DATA BLOCK Block Start

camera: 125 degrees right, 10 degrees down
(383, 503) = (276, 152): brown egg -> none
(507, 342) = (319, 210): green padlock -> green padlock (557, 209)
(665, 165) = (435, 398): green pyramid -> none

DATA BLOCK Block End

» **TASK TO COMPLETE**
Wherever the word "green" appears in the data, return the whole line.

» **WRITTEN ANSWER**
(507, 342) = (319, 210): green padlock -> green padlock (557, 209)
(665, 165) = (435, 398): green pyramid -> none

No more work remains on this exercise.